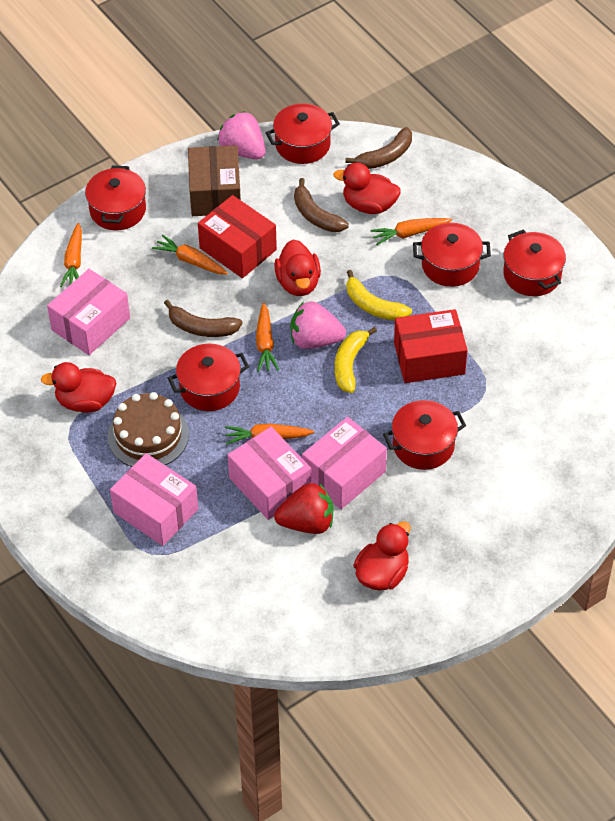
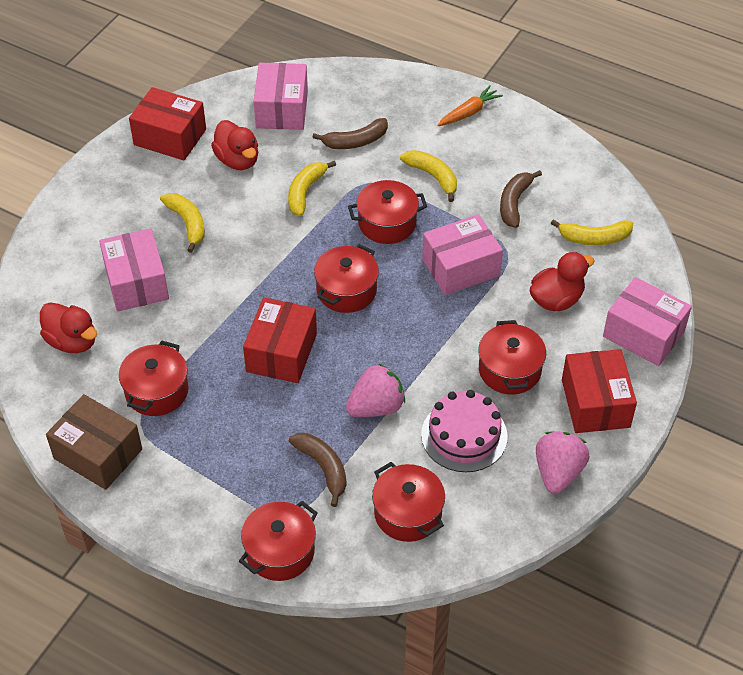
brown cake: 1 -> 0
orange carrot: 5 -> 1
pink cake: 0 -> 1
red box: 2 -> 3
red duck: 4 -> 3
red strawberry: 1 -> 0
yellow banana: 2 -> 4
+++
YOUR INSTRUCTIONS
Although the records contain pictures, restate them word for word with those pictures left out.

YOUR RESPONSE
brown cake: 1 -> 0
orange carrot: 5 -> 1
pink cake: 0 -> 1
red box: 2 -> 3
red duck: 4 -> 3
red strawberry: 1 -> 0
yellow banana: 2 -> 4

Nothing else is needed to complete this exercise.